## INSTRUCTIONS TO FOLLOW
Pictures do not belong in the copy, so please give every entry below again exactly.

## SOURCE DATA

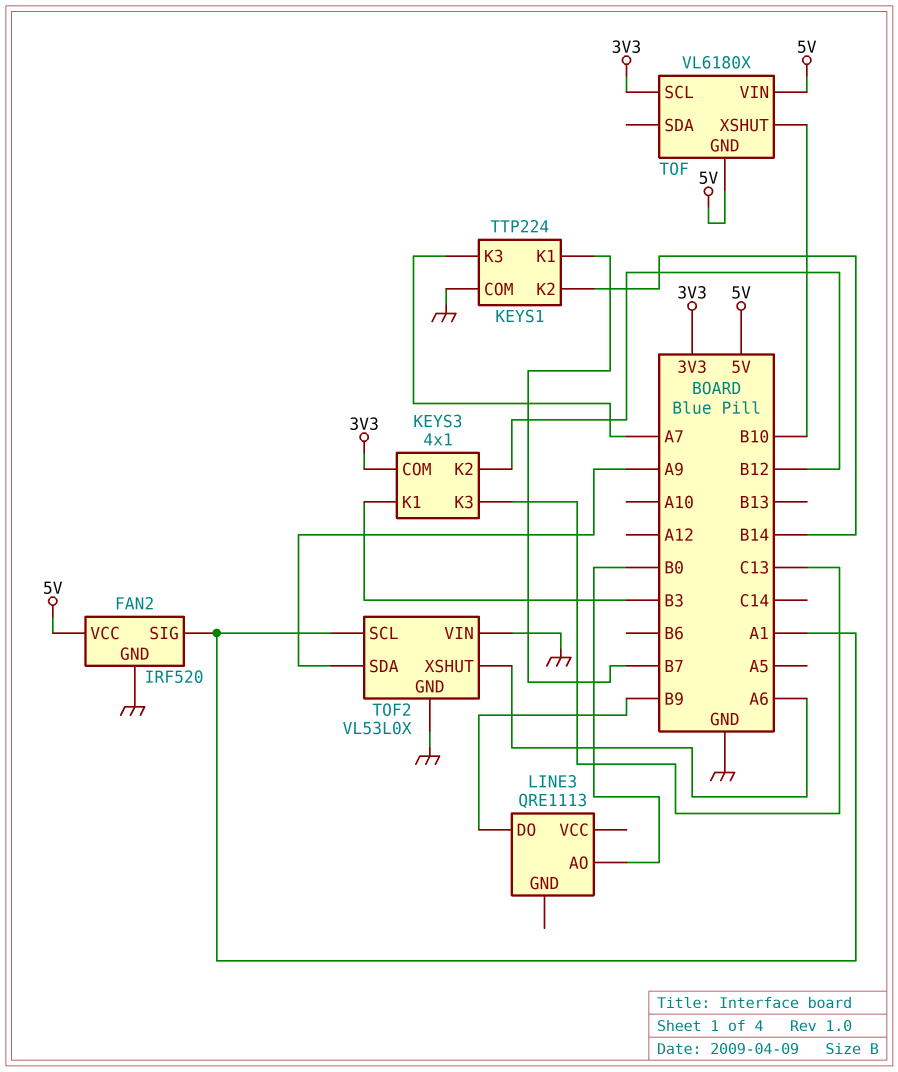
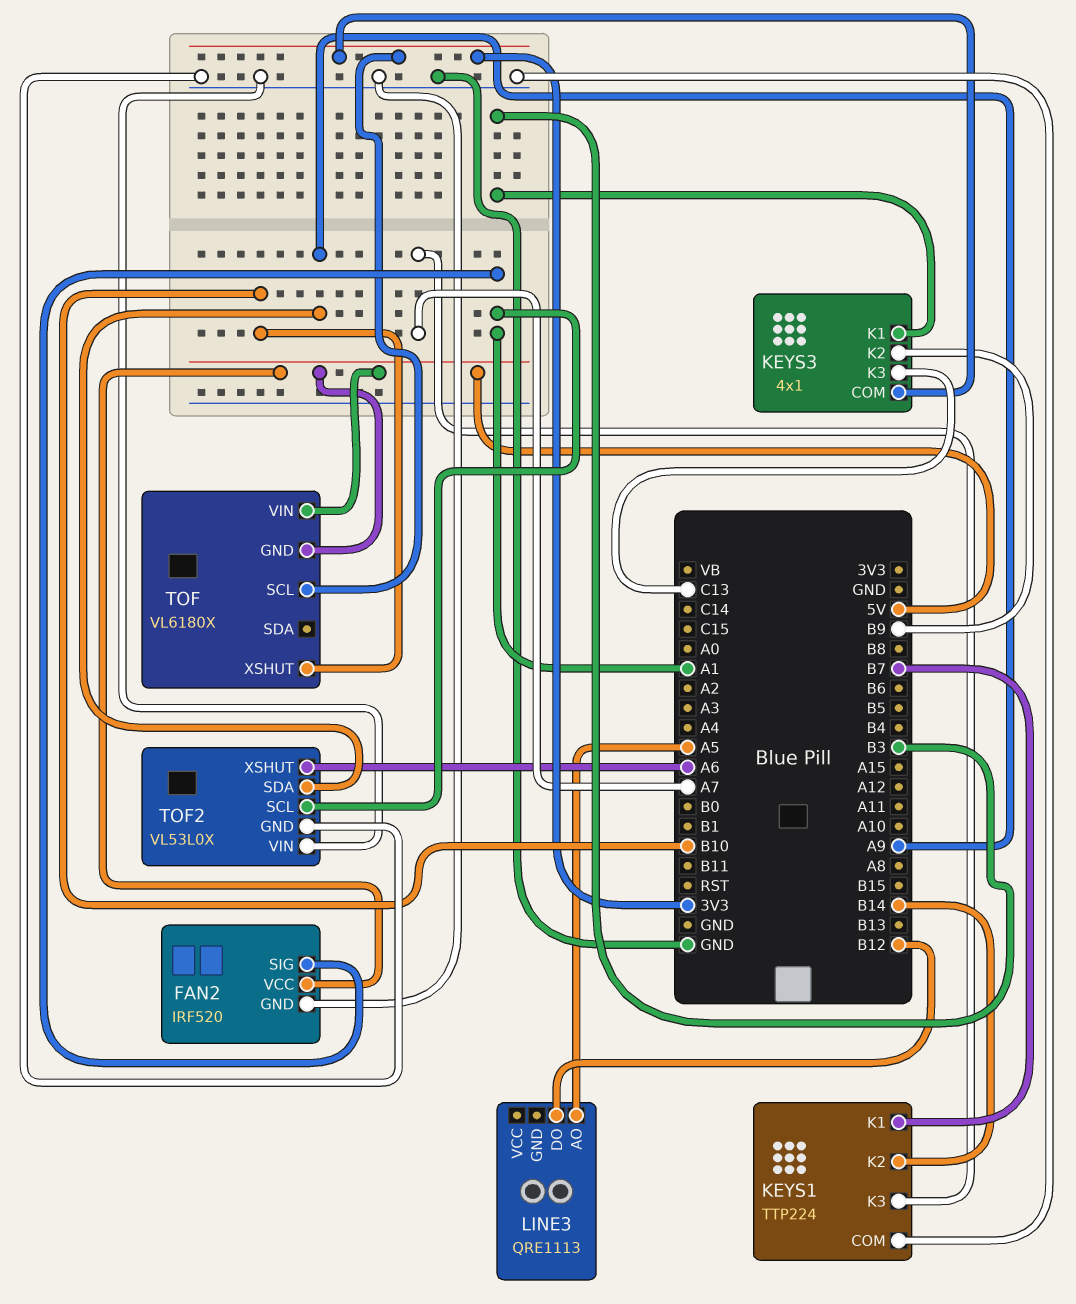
KEYS3 pin K2: B12 -> B9
LINE3 pin AO: B0 -> A5
LINE3 pin DO: B9 -> B12

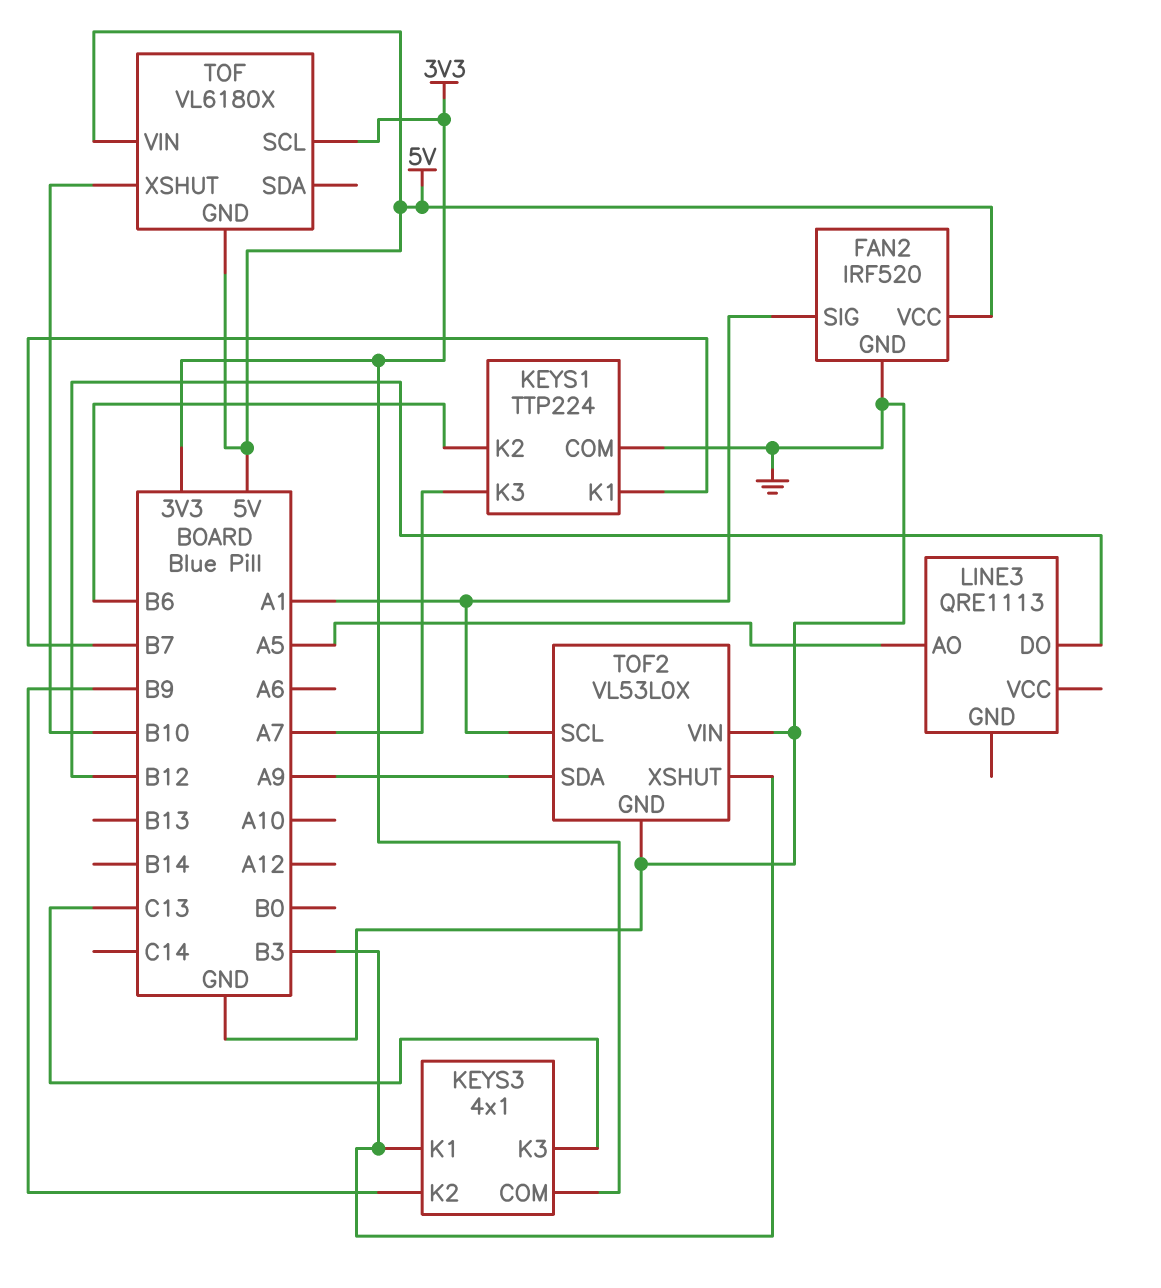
KEYS1 pin K2: B14 -> B6
TOF2 pin XSHUT: A6 -> B3

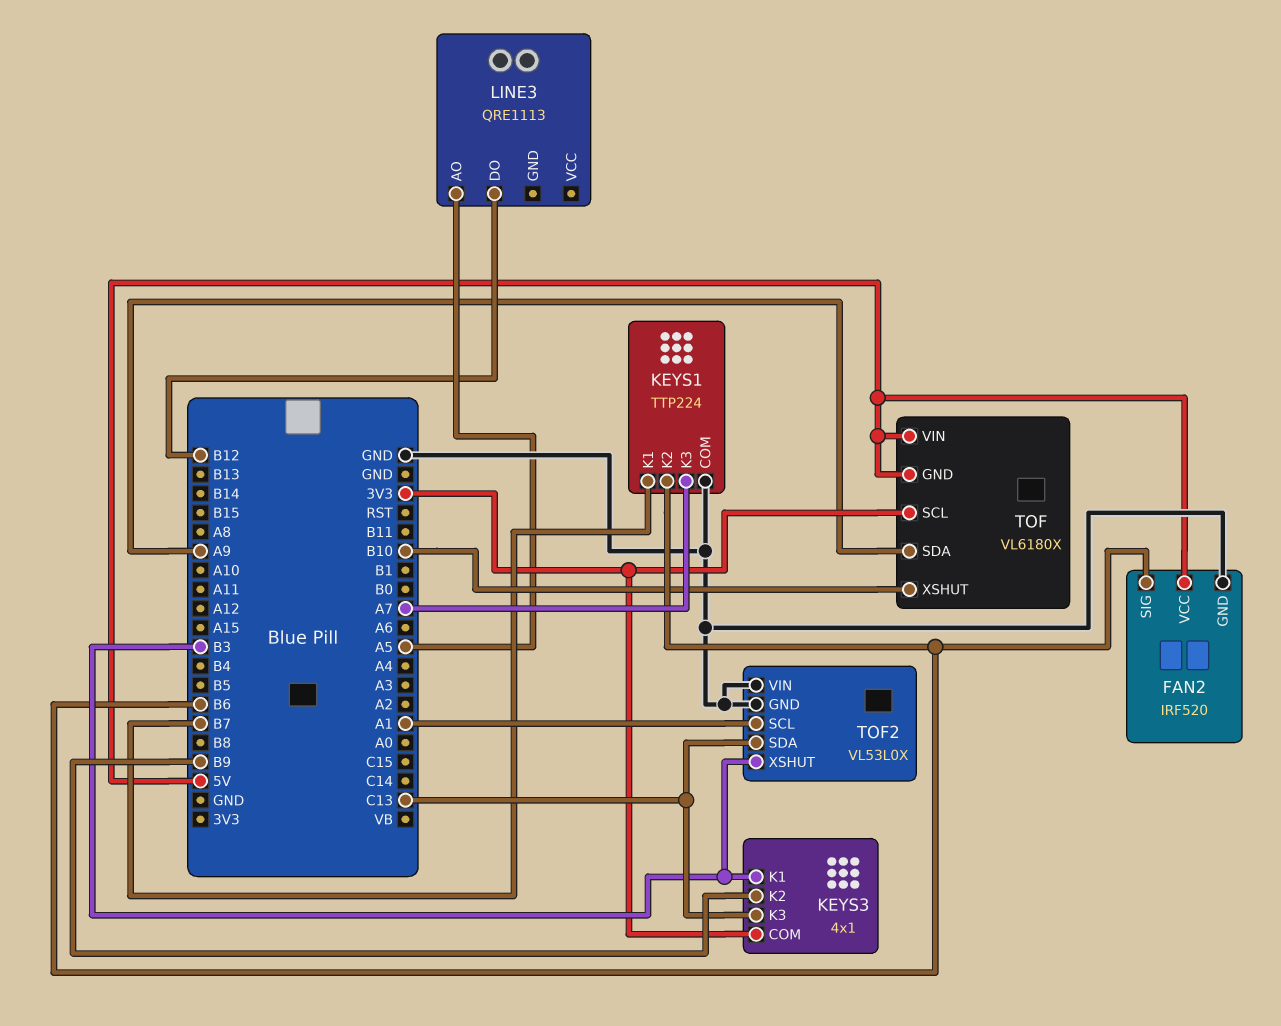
FAN2 pin SIG: A1 -> B6
TOF pin SDA: none -> A9
TOF2 pin SDA: A9 -> C13

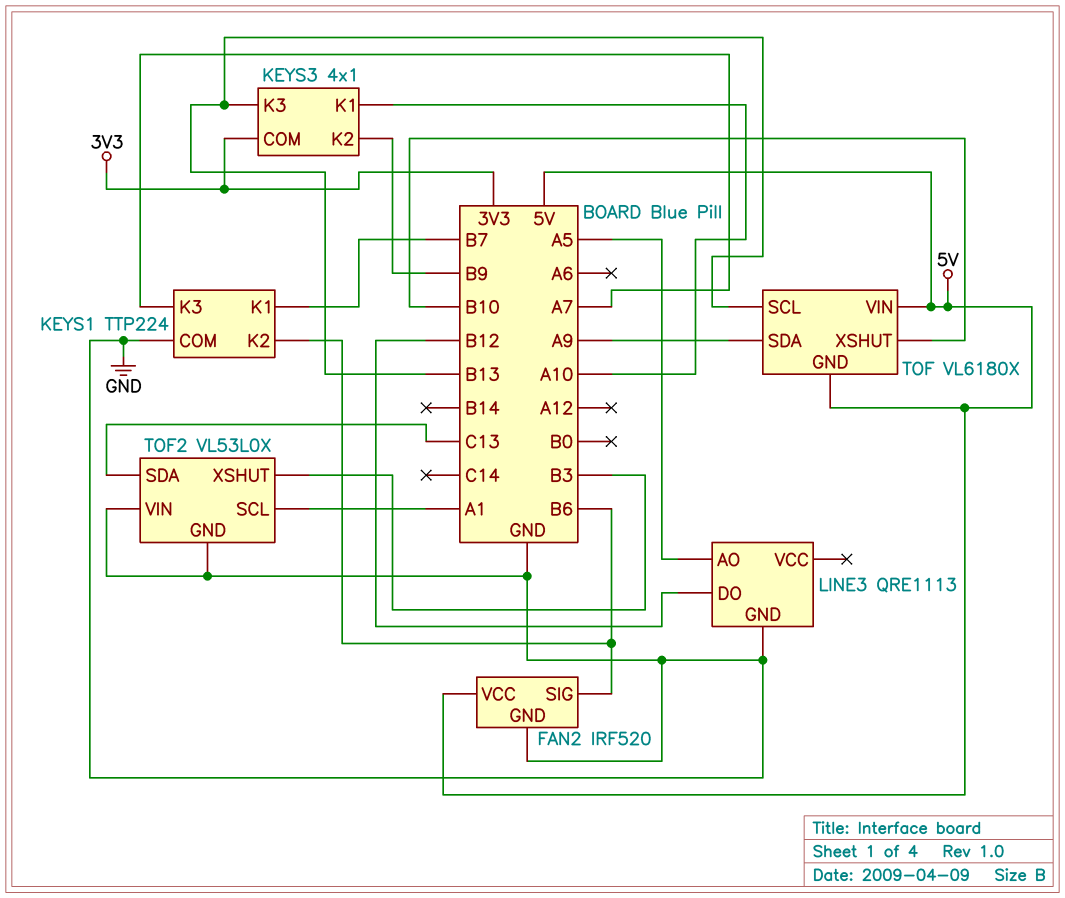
KEYS3 pin K1: B3 -> A10
KEYS3 pin K3: C13 -> B13
LINE3 pin GND: none -> GND
TOF pin SCL: 3V3 -> B13

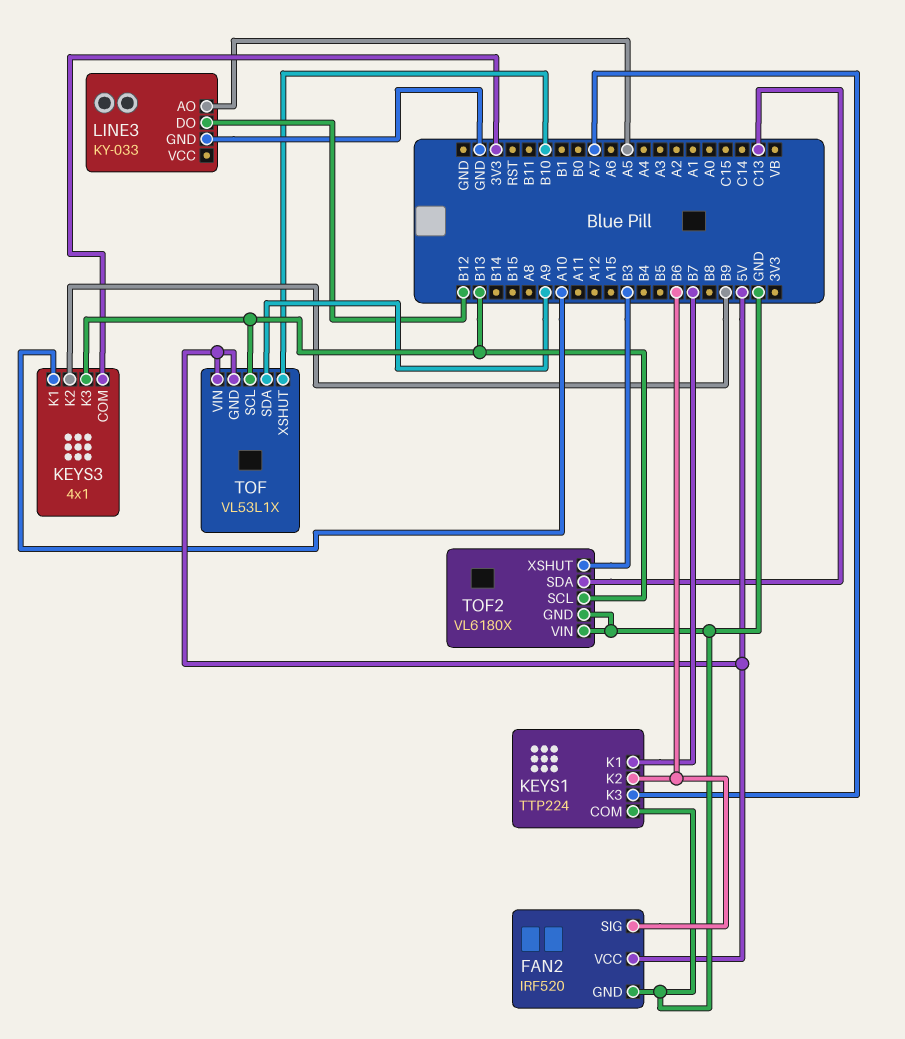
LINE3: QRE1113 -> KY-033
TOF: VL6180X -> VL53L1X
TOF2: VL53L0X -> VL6180X
TOF2 pin SCL: A1 -> B13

## TASK RESULT
KEYS3 pin K2: B12 -> B9
LINE3 pin AO: B0 -> A5
LINE3 pin DO: B9 -> B12

KEYS1 pin K2: B14 -> B6
TOF2 pin XSHUT: A6 -> B3

FAN2 pin SIG: A1 -> B6
TOF pin SDA: none -> A9
TOF2 pin SDA: A9 -> C13

KEYS3 pin K1: B3 -> A10
KEYS3 pin K3: C13 -> B13
LINE3 pin GND: none -> GND
TOF pin SCL: 3V3 -> B13

LINE3: QRE1113 -> KY-033
TOF: VL6180X -> VL53L1X
TOF2: VL53L0X -> VL6180X
TOF2 pin SCL: A1 -> B13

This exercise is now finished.